AIM OF THE EXERCISE:
Copy the rows below verbatim, from the first row through the line containing "3: (350, 190)", including both ends. Leave the pictures out of your copy.

DATA PROVIDED:
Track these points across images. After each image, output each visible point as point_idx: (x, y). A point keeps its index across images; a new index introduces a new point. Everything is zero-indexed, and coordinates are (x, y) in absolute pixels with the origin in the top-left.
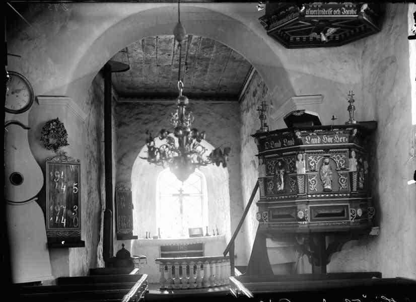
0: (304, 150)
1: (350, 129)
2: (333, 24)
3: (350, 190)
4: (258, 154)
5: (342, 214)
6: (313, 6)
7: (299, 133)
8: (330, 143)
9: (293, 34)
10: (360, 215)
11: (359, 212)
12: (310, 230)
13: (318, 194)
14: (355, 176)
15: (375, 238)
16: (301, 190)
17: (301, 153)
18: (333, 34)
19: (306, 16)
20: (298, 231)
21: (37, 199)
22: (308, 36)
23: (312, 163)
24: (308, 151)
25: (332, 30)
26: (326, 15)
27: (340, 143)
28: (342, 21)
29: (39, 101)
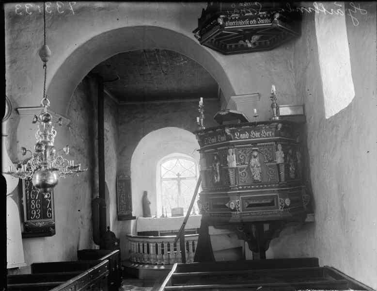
0: (233, 145)
1: (276, 124)
2: (258, 32)
3: (278, 181)
4: (199, 148)
5: (272, 204)
6: (231, 19)
7: (228, 130)
8: (258, 138)
9: (229, 42)
10: (288, 205)
11: (287, 202)
12: (242, 220)
13: (249, 186)
14: (282, 168)
15: (312, 224)
16: (232, 181)
17: (232, 148)
18: (258, 41)
19: (226, 28)
20: (231, 221)
21: (12, 195)
22: (236, 44)
23: (242, 157)
24: (237, 146)
25: (255, 38)
26: (244, 25)
27: (266, 137)
28: (264, 29)
29: (19, 112)
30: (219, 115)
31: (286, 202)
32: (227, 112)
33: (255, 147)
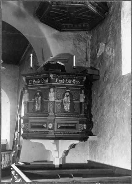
8: (70, 84)
30: (73, 56)
31: (84, 127)
32: (56, 63)
33: (68, 89)
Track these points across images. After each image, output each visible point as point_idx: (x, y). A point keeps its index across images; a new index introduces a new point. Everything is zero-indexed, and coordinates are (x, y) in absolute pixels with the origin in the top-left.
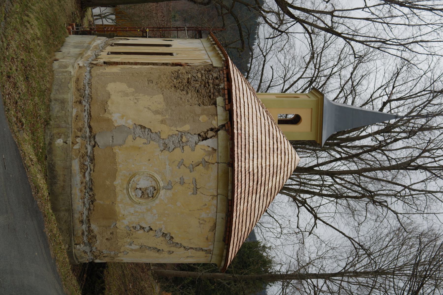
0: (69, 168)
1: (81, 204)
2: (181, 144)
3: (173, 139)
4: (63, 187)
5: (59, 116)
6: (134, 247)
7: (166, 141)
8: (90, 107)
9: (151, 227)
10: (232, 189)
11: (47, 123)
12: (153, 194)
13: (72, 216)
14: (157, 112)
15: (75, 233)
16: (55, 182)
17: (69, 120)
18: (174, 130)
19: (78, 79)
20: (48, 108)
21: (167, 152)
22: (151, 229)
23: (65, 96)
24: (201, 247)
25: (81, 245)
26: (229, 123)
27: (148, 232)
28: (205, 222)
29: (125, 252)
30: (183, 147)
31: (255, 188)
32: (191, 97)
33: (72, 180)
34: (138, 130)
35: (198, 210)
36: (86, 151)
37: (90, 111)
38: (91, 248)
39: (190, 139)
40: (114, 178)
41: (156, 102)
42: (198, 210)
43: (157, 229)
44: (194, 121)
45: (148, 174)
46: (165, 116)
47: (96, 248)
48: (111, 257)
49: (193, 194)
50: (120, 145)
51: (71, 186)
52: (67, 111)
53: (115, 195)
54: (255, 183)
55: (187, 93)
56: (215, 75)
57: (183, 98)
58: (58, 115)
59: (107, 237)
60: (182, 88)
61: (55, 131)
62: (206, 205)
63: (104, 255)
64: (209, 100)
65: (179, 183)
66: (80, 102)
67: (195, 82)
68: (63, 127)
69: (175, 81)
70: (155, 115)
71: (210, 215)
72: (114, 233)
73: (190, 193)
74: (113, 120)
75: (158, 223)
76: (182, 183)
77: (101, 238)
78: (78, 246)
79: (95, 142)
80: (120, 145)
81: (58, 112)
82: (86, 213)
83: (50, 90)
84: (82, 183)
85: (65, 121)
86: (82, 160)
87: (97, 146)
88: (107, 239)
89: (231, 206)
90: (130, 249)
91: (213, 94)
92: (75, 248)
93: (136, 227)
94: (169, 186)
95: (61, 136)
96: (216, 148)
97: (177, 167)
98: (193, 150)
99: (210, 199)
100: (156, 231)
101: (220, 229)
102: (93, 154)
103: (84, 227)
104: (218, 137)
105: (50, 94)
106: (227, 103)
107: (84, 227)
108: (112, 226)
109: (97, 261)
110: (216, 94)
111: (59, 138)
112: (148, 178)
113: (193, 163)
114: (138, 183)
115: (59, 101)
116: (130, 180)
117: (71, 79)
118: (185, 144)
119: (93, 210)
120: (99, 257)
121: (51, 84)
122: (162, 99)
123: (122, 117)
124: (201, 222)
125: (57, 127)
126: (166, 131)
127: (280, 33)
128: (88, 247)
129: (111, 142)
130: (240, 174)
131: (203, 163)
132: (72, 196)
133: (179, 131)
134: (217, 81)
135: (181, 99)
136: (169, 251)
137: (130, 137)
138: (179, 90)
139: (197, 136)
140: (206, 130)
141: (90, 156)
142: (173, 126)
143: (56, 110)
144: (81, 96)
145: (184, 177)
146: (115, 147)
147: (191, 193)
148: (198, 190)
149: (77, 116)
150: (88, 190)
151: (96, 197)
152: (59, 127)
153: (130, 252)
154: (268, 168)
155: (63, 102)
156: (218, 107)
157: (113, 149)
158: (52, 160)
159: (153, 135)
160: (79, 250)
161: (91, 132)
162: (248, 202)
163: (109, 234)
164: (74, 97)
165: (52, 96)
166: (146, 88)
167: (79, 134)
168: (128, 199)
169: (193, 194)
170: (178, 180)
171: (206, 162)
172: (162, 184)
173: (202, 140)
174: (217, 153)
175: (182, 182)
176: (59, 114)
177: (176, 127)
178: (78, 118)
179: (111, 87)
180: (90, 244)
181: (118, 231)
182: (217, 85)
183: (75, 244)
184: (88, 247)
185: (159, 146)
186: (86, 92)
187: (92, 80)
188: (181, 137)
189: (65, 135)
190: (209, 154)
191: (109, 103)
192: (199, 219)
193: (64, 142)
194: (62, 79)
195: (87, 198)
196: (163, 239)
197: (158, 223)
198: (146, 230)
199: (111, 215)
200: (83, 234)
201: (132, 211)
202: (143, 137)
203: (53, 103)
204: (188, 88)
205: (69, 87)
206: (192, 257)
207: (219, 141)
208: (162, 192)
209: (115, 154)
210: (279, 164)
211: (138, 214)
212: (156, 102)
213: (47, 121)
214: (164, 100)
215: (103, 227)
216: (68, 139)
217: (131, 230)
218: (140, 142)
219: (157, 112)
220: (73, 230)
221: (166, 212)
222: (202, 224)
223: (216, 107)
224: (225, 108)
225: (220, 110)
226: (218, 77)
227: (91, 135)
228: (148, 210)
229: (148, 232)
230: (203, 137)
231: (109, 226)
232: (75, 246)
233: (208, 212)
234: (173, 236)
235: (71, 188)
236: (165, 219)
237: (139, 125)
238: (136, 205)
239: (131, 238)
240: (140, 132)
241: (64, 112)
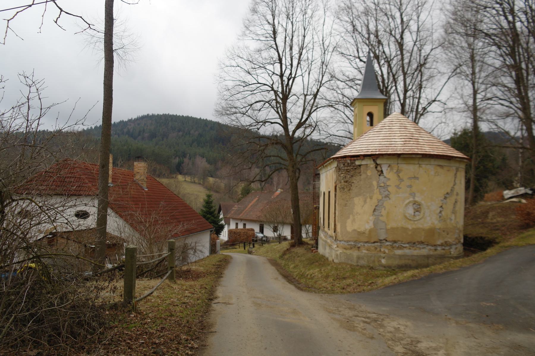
0: (400, 257)
2: (386, 187)
4: (413, 260)
6: (453, 218)
14: (365, 202)
18: (376, 191)
19: (345, 249)
22: (441, 207)
23: (355, 256)
34: (376, 213)
50: (386, 224)
55: (353, 183)
61: (377, 264)
66: (359, 248)
79: (384, 240)
82: (429, 247)
83: (351, 265)
84: (410, 249)
88: (448, 234)
94: (413, 194)
96: (388, 165)
98: (389, 179)
103: (439, 248)
109: (462, 241)
116: (409, 219)
122: (357, 198)
123: (368, 222)
126: (377, 196)
134: (346, 164)
137: (381, 218)
150: (414, 245)
152: (374, 261)
155: (359, 258)
159: (380, 204)
167: (378, 249)
170: (408, 189)
172: (411, 199)
175: (410, 186)
180: (450, 245)
188: (381, 186)
190: (392, 169)
191: (359, 230)
196: (448, 200)
199: (431, 232)
200: (443, 249)
208: (417, 199)
218: (384, 212)
219: (365, 202)
224: (363, 159)
225: (364, 162)
234: (446, 192)
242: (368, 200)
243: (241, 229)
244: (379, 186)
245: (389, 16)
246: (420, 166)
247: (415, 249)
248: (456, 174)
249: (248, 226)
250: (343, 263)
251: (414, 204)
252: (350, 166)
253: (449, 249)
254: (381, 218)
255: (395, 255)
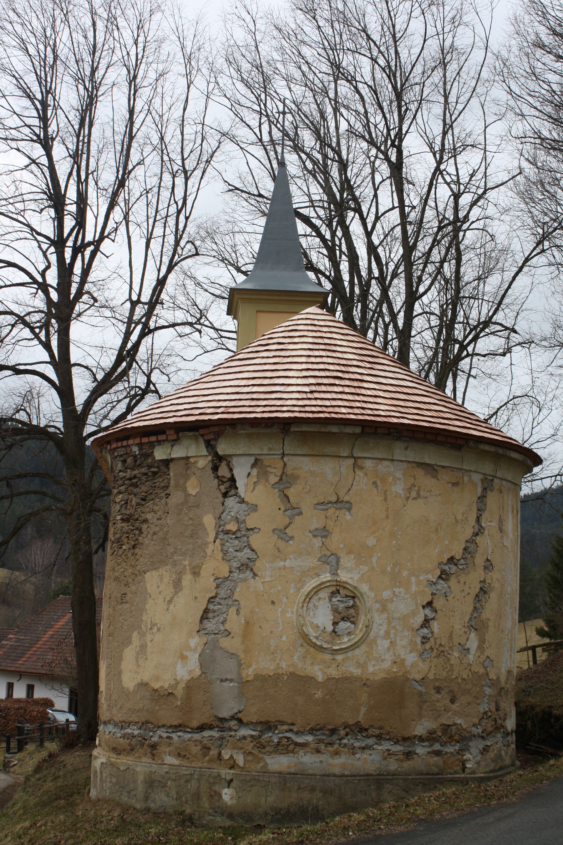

RESULT OF THIS EXERCISE:
Track these points across images. After each image, output each visible point as point_idx: (x, y). A point keeps its index across images; a new index introduces a new point. Everything is zero-indexed, and coordinates are (x, y) in absolute pixels with the origin in the top-left.
0: (304, 150)
1: (350, 129)
2: (333, 24)
3: (350, 190)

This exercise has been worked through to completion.